**ABOUT THIS EXERCISE**
Select every line containing the word "none" from the material, and copy those lines.

**INFORMATION GIVEN**
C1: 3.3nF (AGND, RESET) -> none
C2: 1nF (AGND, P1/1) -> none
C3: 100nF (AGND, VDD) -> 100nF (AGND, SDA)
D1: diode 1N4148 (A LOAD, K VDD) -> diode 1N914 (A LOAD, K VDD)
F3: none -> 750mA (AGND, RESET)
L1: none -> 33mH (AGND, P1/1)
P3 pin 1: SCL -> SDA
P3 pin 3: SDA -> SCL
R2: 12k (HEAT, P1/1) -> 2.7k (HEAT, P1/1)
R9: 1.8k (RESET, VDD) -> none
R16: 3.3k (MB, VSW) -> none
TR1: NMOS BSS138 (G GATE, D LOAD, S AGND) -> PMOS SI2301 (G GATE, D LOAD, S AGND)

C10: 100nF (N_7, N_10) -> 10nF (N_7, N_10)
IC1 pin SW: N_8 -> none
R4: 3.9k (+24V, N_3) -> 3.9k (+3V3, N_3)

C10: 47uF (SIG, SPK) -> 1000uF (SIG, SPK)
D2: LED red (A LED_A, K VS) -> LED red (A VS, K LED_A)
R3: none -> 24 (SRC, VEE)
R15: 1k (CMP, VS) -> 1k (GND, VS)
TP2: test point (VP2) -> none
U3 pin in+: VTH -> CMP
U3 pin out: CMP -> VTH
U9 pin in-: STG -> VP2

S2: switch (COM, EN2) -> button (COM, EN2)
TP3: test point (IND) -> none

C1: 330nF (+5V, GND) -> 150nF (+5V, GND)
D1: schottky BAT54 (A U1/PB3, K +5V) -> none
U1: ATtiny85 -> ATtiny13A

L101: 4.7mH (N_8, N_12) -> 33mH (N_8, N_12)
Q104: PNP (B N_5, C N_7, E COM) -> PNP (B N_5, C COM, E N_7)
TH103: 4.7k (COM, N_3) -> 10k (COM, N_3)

**REPLY TO THE EXERCISE**
C1: 3.3nF (AGND, RESET) -> none
C2: 1nF (AGND, P1/1) -> none
F3: none -> 750mA (AGND, RESET)
L1: none -> 33mH (AGND, P1/1)
R9: 1.8k (RESET, VDD) -> none
R16: 3.3k (MB, VSW) -> none
IC1 pin SW: N_8 -> none
R3: none -> 24 (SRC, VEE)
TP2: test point (VP2) -> none
TP3: test point (IND) -> none
D1: schottky BAT54 (A U1/PB3, K +5V) -> none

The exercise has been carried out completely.